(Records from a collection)
--------------------------------------------------

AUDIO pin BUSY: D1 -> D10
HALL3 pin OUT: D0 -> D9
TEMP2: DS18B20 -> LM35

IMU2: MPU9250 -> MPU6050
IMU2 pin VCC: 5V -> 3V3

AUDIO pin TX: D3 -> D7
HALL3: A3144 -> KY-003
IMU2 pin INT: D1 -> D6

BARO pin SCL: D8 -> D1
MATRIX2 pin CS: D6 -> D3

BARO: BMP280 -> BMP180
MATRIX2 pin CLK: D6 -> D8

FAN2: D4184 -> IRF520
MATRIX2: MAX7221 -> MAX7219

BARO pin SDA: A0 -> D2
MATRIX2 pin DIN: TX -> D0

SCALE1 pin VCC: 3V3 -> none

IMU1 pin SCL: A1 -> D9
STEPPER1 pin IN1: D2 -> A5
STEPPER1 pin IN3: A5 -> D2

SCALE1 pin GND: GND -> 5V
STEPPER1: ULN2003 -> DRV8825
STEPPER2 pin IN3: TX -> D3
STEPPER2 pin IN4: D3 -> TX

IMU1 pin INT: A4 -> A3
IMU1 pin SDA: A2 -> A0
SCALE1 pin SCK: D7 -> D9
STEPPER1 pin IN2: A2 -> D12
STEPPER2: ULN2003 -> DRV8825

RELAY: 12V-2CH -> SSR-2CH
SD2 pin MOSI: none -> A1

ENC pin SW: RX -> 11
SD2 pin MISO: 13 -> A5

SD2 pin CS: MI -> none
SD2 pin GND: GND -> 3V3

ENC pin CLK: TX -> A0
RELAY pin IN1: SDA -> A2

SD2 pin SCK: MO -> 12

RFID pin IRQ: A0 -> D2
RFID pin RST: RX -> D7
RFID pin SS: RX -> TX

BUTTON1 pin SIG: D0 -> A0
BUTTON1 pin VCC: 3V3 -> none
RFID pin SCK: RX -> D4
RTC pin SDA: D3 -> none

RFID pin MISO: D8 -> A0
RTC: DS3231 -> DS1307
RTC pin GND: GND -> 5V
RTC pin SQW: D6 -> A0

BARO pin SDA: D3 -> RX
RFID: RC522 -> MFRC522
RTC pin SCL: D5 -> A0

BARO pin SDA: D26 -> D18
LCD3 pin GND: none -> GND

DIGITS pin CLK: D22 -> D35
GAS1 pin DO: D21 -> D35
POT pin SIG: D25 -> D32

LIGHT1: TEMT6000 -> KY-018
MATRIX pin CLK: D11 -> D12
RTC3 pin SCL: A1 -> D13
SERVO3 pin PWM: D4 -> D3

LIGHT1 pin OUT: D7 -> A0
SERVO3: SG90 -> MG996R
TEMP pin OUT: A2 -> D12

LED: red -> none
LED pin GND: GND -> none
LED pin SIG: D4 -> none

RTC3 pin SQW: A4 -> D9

--------------------------------------------------

Activity: Set down, exactly as they stand above, the lines starting with the line with "IMU2 pin VCC: 5V -> 3V3" and going on through the line with "STEPPER1 pin IN1: D2 -> A5", and no others.

Solution to this exercise:
IMU2 pin VCC: 5V -> 3V3

AUDIO pin TX: D3 -> D7
HALL3: A3144 -> KY-003
IMU2 pin INT: D1 -> D6

BARO pin SCL: D8 -> D1
MATRIX2 pin CS: D6 -> D3

BARO: BMP280 -> BMP180
MATRIX2 pin CLK: D6 -> D8

FAN2: D4184 -> IRF520
MATRIX2: MAX7221 -> MAX7219

BARO pin SDA: A0 -> D2
MATRIX2 pin DIN: TX -> D0

SCALE1 pin VCC: 3V3 -> none

IMU1 pin SCL: A1 -> D9
STEPPER1 pin IN1: D2 -> A5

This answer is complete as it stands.